Copy out the listing below so that each line matches exactly.

--------

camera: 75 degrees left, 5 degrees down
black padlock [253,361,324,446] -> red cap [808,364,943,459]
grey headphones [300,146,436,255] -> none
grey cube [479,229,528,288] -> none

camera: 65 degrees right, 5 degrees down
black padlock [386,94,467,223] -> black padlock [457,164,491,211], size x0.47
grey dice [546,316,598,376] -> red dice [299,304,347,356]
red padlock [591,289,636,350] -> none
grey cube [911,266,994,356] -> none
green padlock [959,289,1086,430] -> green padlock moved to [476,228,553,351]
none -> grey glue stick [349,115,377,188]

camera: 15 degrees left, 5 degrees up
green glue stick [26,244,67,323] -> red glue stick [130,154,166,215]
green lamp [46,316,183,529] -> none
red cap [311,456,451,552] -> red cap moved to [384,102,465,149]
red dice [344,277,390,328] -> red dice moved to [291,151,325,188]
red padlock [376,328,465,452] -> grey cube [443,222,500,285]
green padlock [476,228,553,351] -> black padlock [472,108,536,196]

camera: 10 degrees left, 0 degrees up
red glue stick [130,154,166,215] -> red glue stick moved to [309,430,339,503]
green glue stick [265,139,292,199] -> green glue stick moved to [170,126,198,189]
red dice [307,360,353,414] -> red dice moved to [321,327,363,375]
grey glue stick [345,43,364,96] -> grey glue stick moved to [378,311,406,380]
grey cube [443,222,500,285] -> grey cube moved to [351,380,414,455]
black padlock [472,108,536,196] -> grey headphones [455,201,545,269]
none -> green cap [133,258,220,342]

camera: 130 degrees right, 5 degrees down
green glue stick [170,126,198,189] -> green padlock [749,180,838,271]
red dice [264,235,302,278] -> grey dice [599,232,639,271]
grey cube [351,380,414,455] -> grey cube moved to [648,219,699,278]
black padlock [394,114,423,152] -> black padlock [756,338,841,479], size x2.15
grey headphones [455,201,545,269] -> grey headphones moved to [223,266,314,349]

--------

=== Response to the exercise ===
camera: 75 degrees left, 5 degrees down
black padlock [253,361,324,446] -> red cap [808,364,943,459]
grey headphones [300,146,436,255] -> none
grey cube [479,229,528,288] -> none

camera: 65 degrees right, 5 degrees down
black padlock [386,94,467,223] -> black padlock [457,164,491,211], size x0.47
grey dice [546,316,598,376] -> red dice [299,304,347,356]
red padlock [591,289,636,350] -> none
grey cube [911,266,994,356] -> none
green padlock [959,289,1086,430] -> green padlock moved to [476,228,553,351]
none -> grey glue stick [349,115,377,188]

camera: 15 degrees left, 5 degrees up
green glue stick [26,244,67,323] -> red glue stick [130,154,166,215]
green lamp [46,316,183,529] -> none
red cap [311,456,451,552] -> red cap moved to [384,102,465,149]
red dice [344,277,390,328] -> red dice moved to [291,151,325,188]
red padlock [376,328,465,452] -> grey cube [443,222,500,285]
green padlock [476,228,553,351] -> black padlock [472,108,536,196]

camera: 10 degrees left, 0 degrees up
red glue stick [130,154,166,215] -> red glue stick moved to [309,430,339,503]
green glue stick [265,139,292,199] -> green glue stick moved to [170,126,198,189]
red dice [307,360,353,414] -> red dice moved to [321,327,363,375]
grey glue stick [345,43,364,96] -> grey glue stick moved to [378,311,406,380]
grey cube [443,222,500,285] -> grey cube moved to [351,380,414,455]
black padlock [472,108,536,196] -> grey headphones [455,201,545,269]
none -> green cap [133,258,220,342]

camera: 130 degrees right, 5 degrees down
green glue stick [170,126,198,189] -> green padlock [749,180,838,271]
red dice [264,235,302,278] -> grey dice [599,232,639,271]
grey cube [351,380,414,455] -> grey cube moved to [648,219,699,278]
black padlock [394,114,423,152] -> black padlock [756,338,841,479], size x2.15
grey headphones [455,201,545,269] -> grey headphones moved to [223,266,314,349]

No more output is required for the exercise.